**What you need to do:**
Could you set down the listing below exactly, leaving out its pictures?

**Available data:**
--------------------
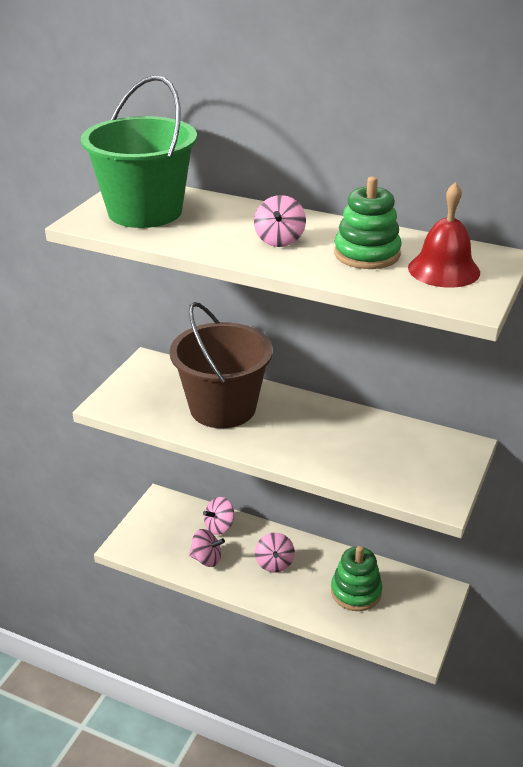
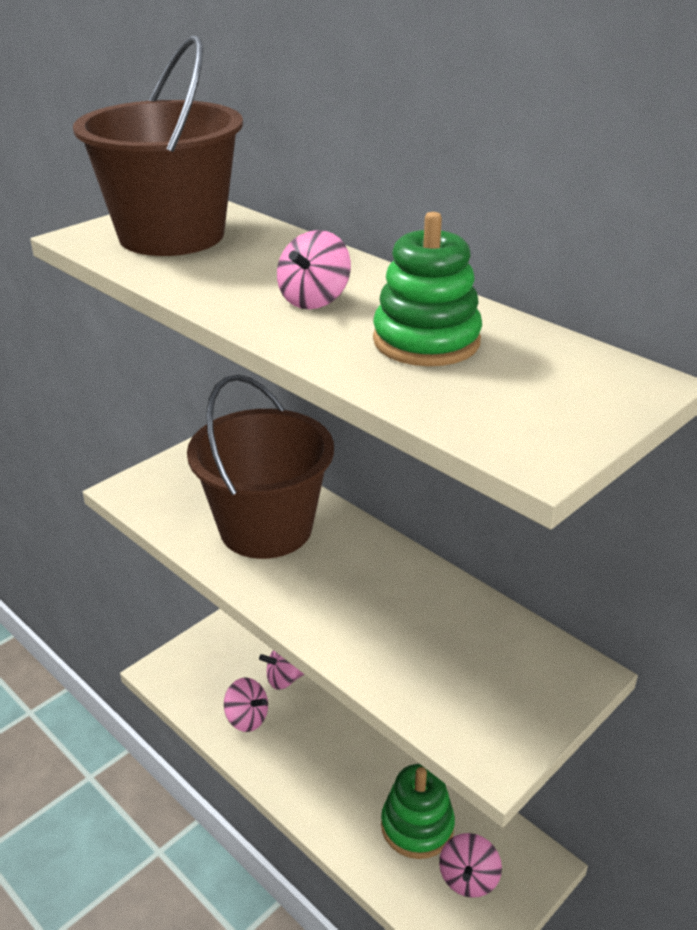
camera: 20 degrees right, 0 degrees up
(145, 212) = (171, 235): green bucket -> brown bucket
(274, 563) = (328, 750): pink spinning top -> pink spinning top (468, 878)
(444, 270) = (531, 387): red bell -> none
--------------------
**Result of the exercise:**
camera: 20 degrees right, 0 degrees up
(145, 212) = (171, 235): green bucket -> brown bucket
(274, 563) = (328, 750): pink spinning top -> pink spinning top (468, 878)
(444, 270) = (531, 387): red bell -> none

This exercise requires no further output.